> [WHAT THE TASK REQUIRES]:
The lines from the one containing "none -> red brick A8:B9 level 2" through the last one in the data: please copy those exactly, and only those, without the pictures.

BEGIN DATA IN THIS EXERCISE

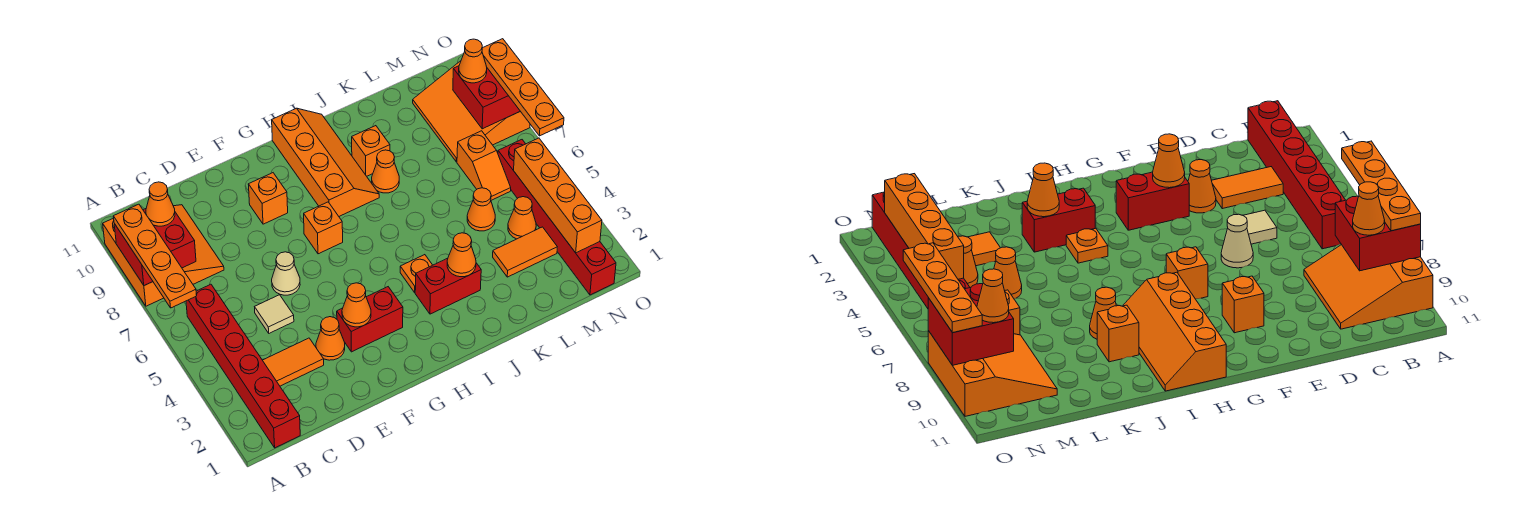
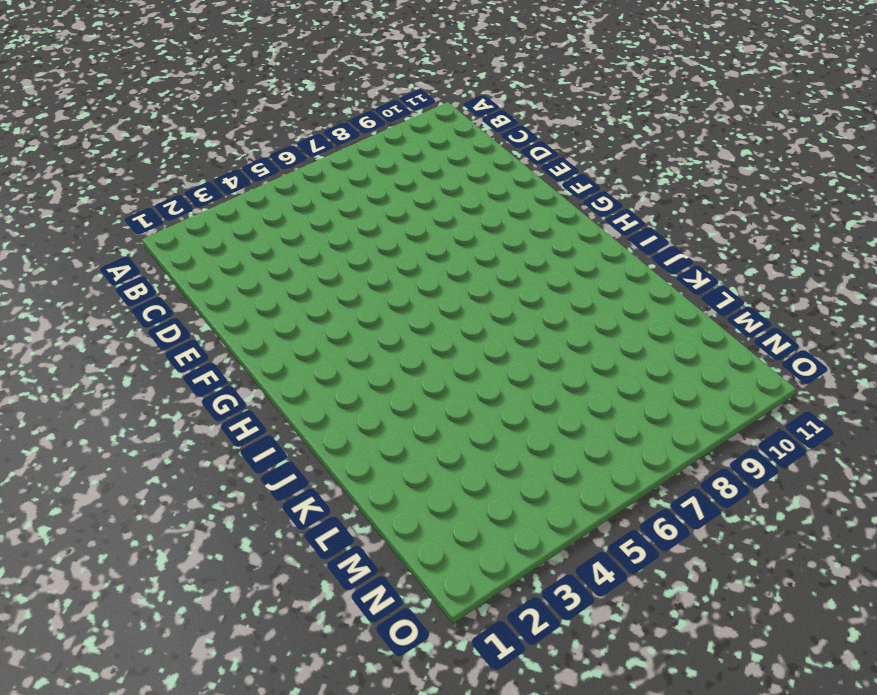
none -> orange slope A8:C10 level 1 top A
none -> red brick B1:B6 level 1
none -> orange tile C3:D3 level 1

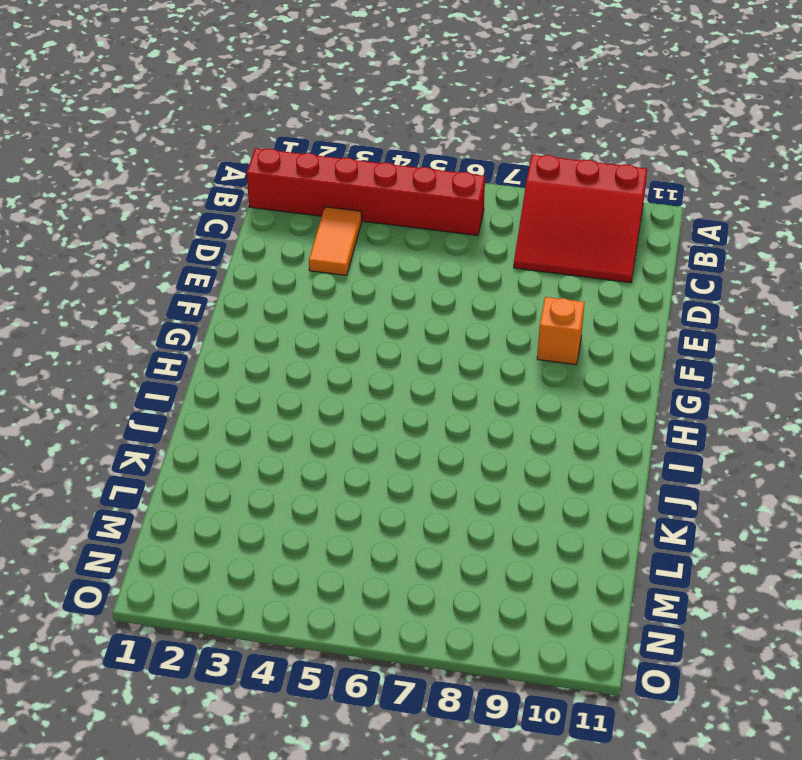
red slope A8:C10 level 1 top A -> orange slope A8:C10 level 1 top A
none -> tan tile D5 level 1
none -> orange cone E3 level 1
none -> tan cone E6 level 1

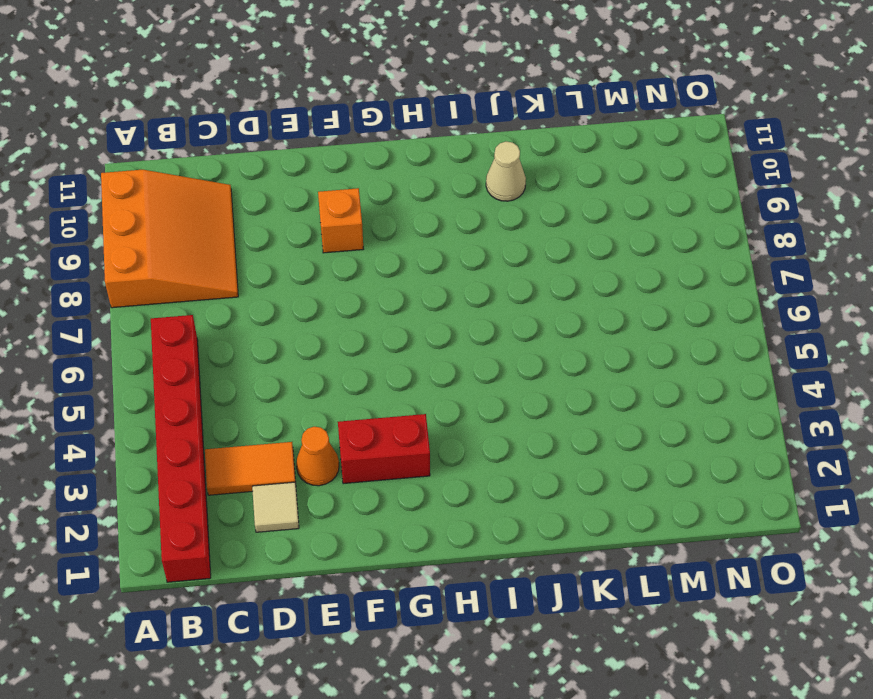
tan tile D2 level 1 -> tan tile D5 level 1
tan cone J10 level 1 -> tan cone E6 level 1
none -> orange brick G7 level 1
none -> orange slope H8:I11 level 1 top H
none -> red brick I3:J3 level 1

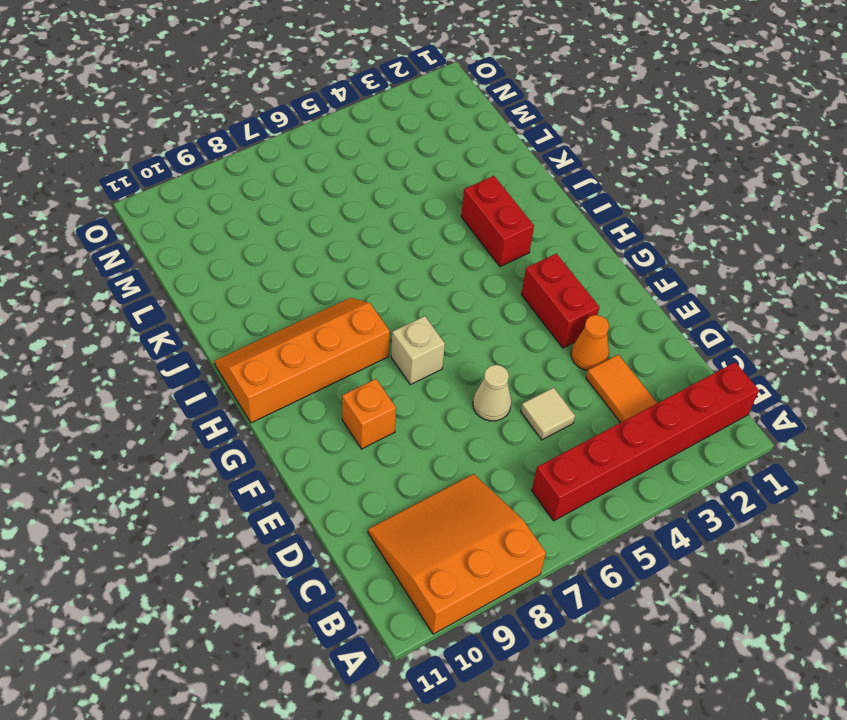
tan brick G7 level 1 -> orange brick G7 level 1
none -> orange plate I4 level 1
none -> orange cone J8 level 1
none -> orange brick J9 level 1

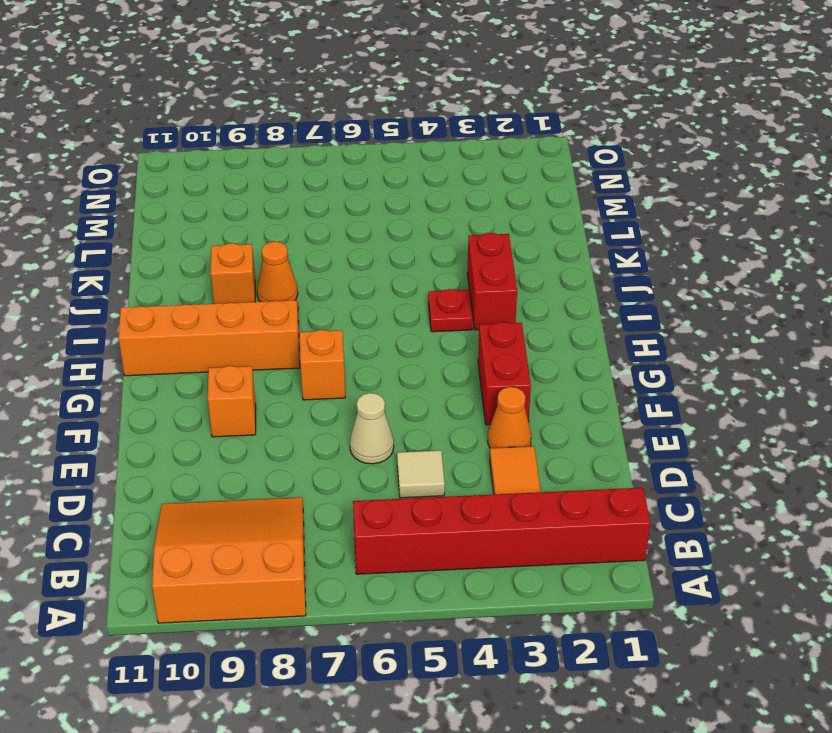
red plate I4 level 1 -> orange plate I4 level 1
none -> orange tile L3:M3 level 1
none -> orange cone L5 level 1
none -> orange cone M4 level 1

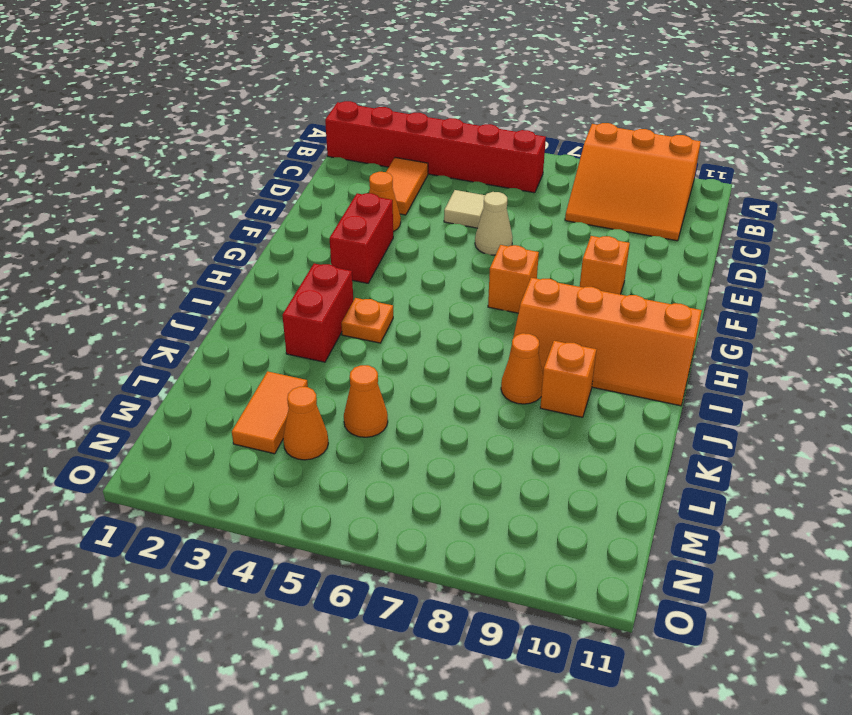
none -> orange slope M6:M7 level 1 top 7
none -> orange slope M8:O10 level 1 top O
none -> red brick N1:N6 level 1

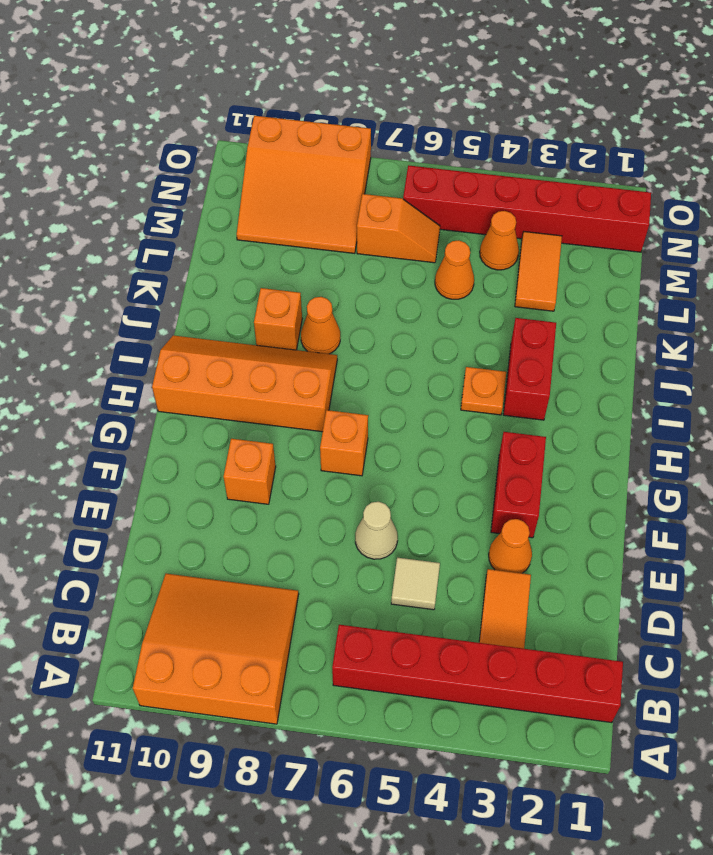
none -> red brick A8:B9 level 2
none -> orange cone F3 level 2
none -> orange cone J3 level 2

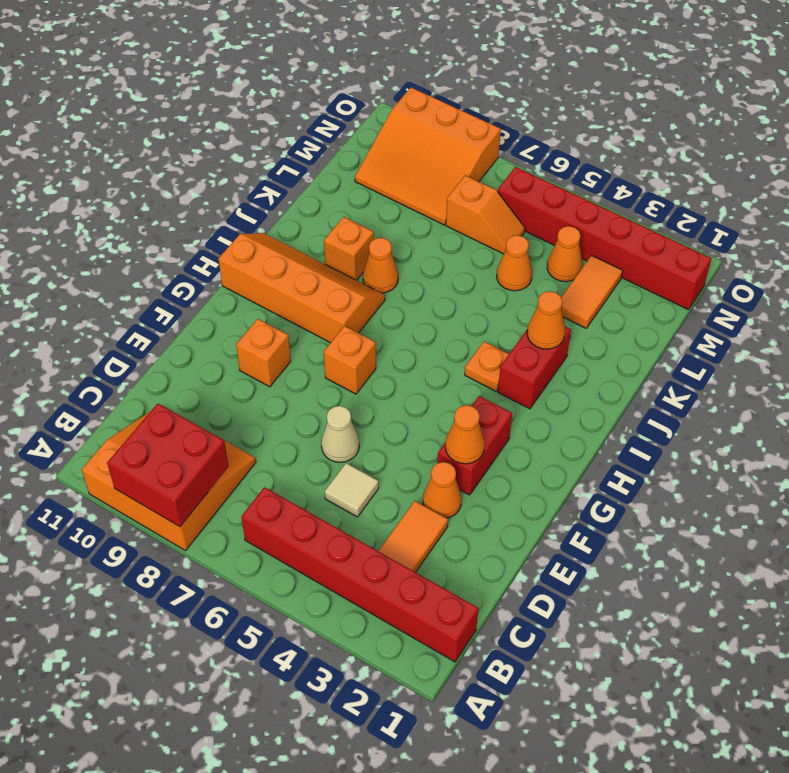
none -> orange brick N2:N5 level 2
none -> red brick N8:O9 level 2
none -> orange plate A6:A9 level 3

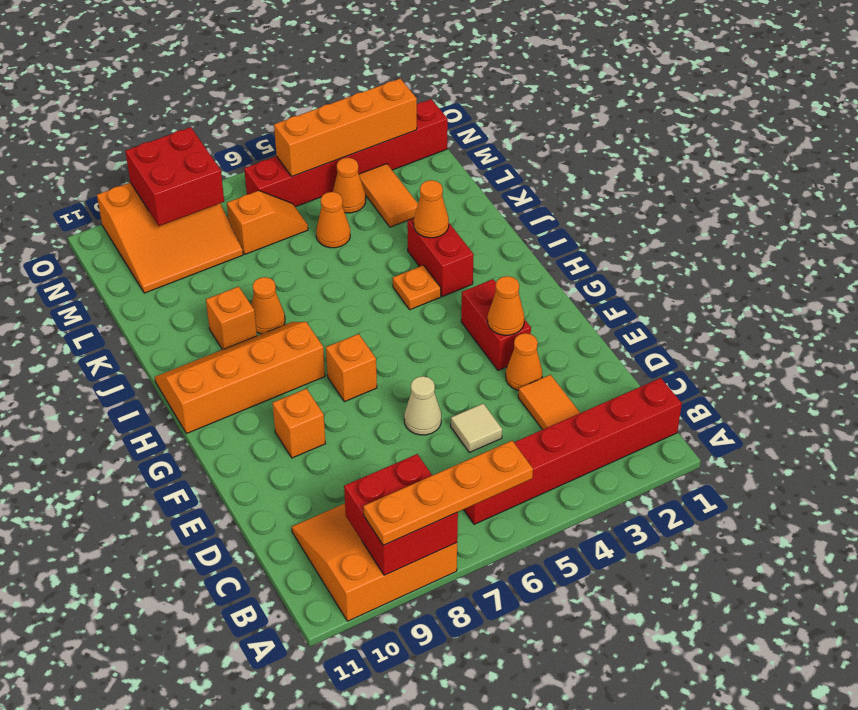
none -> orange cone B9 level 3
none -> orange cone N9 level 3
none -> orange plate O6:O9 level 3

END DATA IN THIS EXERCISE

> [EXERCISE SOLUTION]:
none -> red brick A8:B9 level 2
none -> orange cone F3 level 2
none -> orange cone J3 level 2

none -> orange brick N2:N5 level 2
none -> red brick N8:O9 level 2
none -> orange plate A6:A9 level 3

none -> orange cone B9 level 3
none -> orange cone N9 level 3
none -> orange plate O6:O9 level 3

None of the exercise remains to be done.